Goal of the exercise:
Tally the lines of the data below that contain the string "brown". Give the tally and nothing else.

* * *

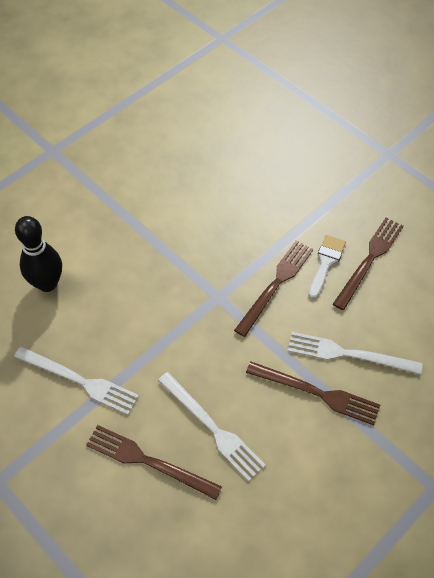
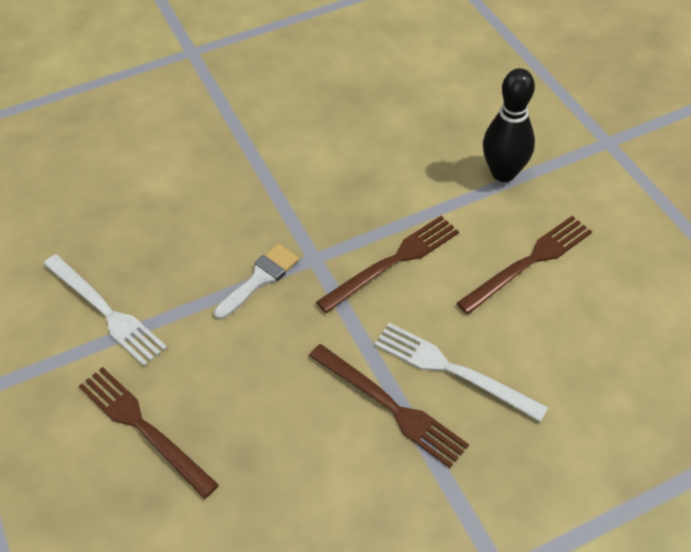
camera: 20 degrees right, 5 degrees down
black bowling pin [15,216,62,292] -> black bowling pin moved to [483,68,535,182]
white fork [158,372,266,482] -> none
white brush [309,235,346,299] -> white brush moved to [214,244,299,319]

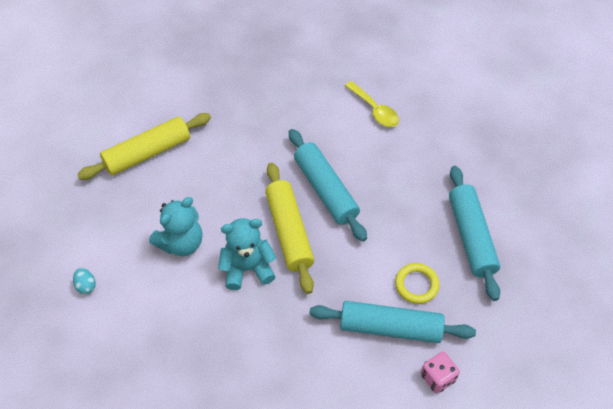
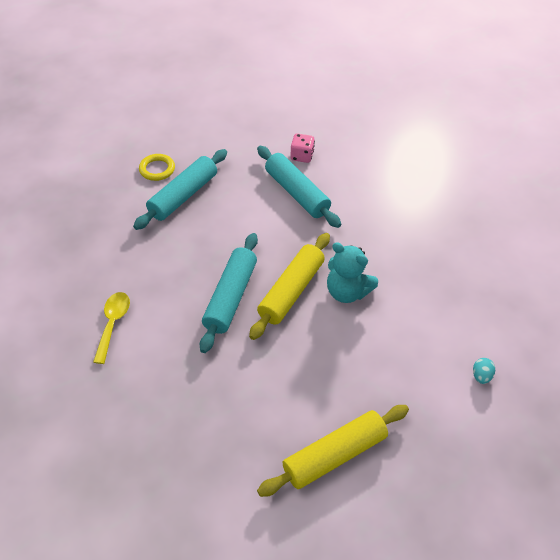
camera: 135 degrees left, 5 degrees down
yellow rolling pin [77,113,211,180] -> yellow rolling pin turned 45 degrees counterclockwise [257,405,409,497]
turquoise teddy bear [149,197,202,256] -> none
yellow ring [395,263,439,304] -> yellow ring moved to [139,154,175,181]

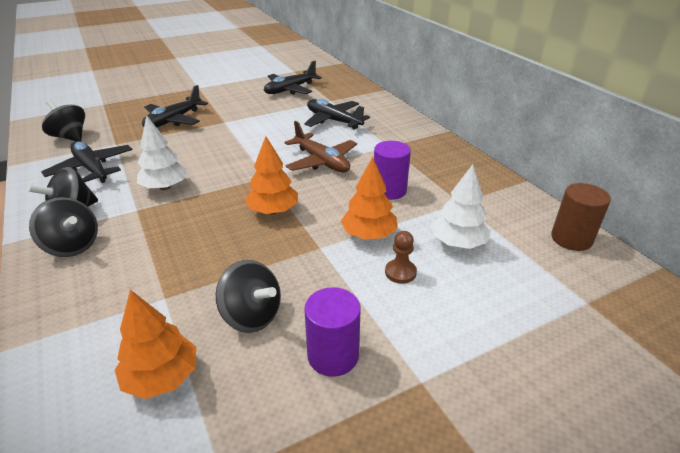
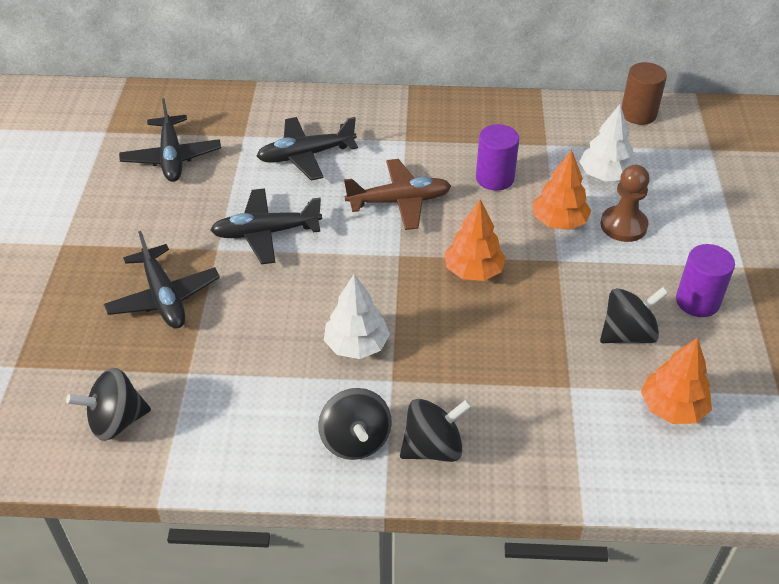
camera: 60 degrees left, 10 degrees up
black plane [41,141,133,183] -> black plane moved to [211,188,322,264]
brown pawn [385,231,417,284] -> brown pawn [601,165,650,242], size x1.56

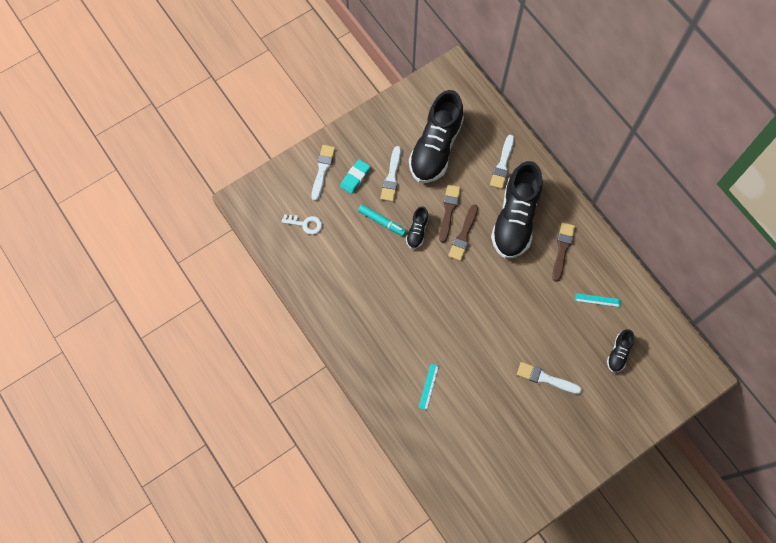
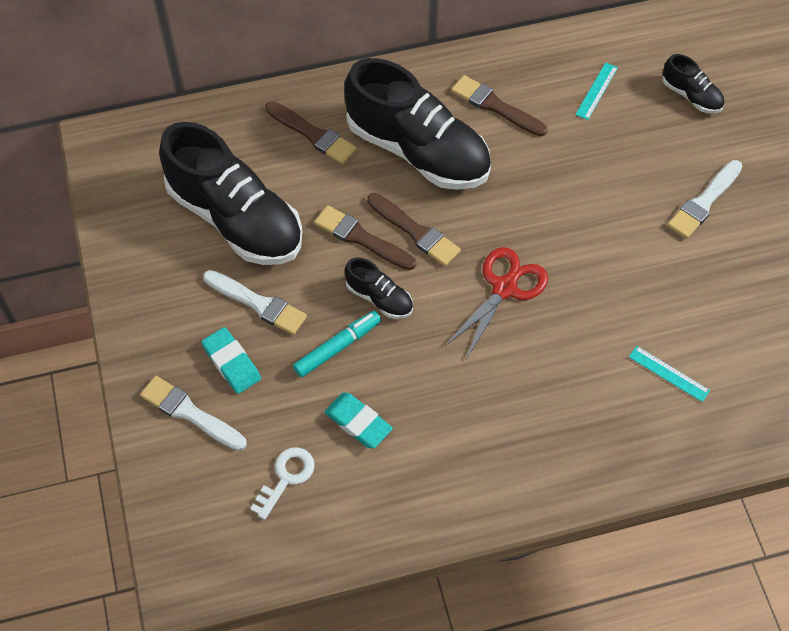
camera: 70 degrees left, 10 degrees down
white brush [490,135,514,189] -> brown brush [265,101,357,164]
none -> turquoise eraser [324,393,393,449]
none -> red scissors [445,247,548,359]

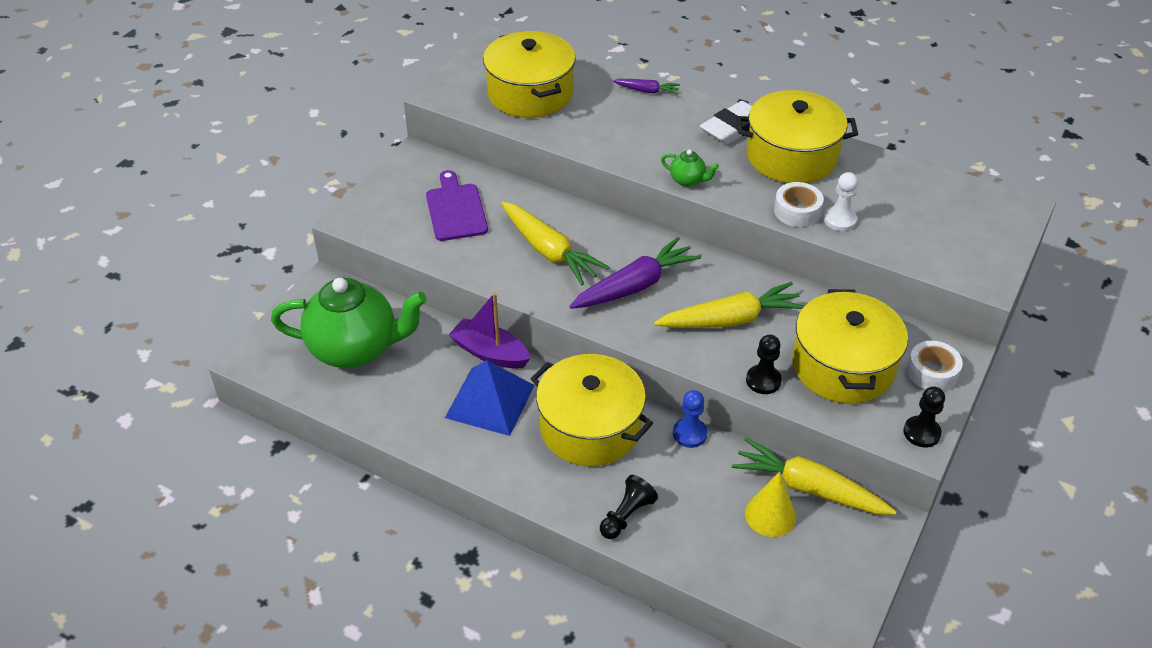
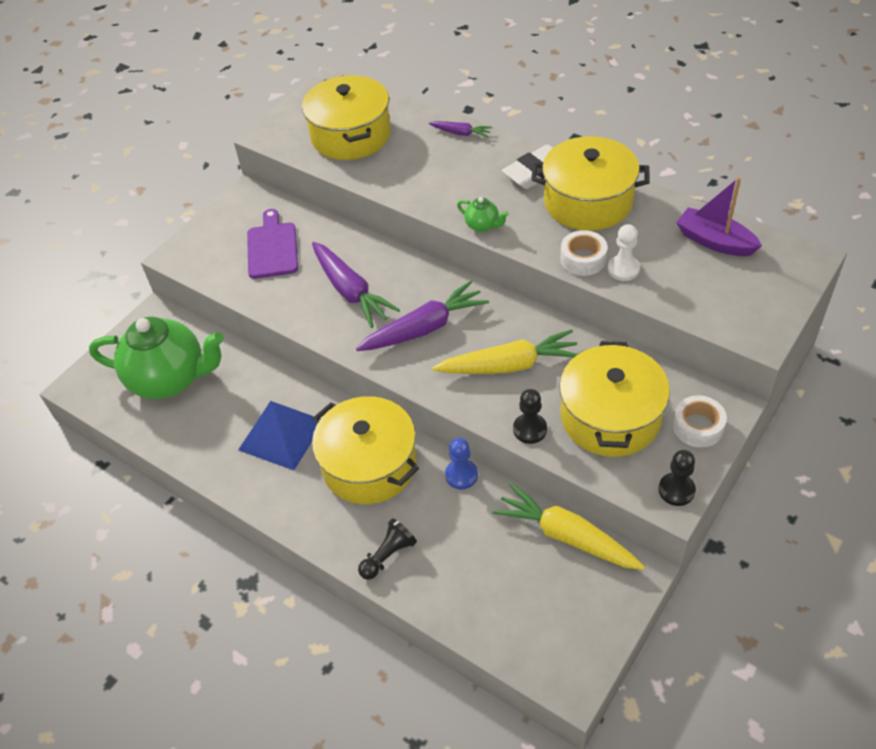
camera: 10 degrees right, 5 degrees up
purple boat [449,293,530,369] -> purple boat moved to [676,177,762,256]
yellow carrot [502,202,609,285] -> purple carrot [312,242,400,328]
yellow cone [745,471,796,537] -> none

* * *

Solution:
2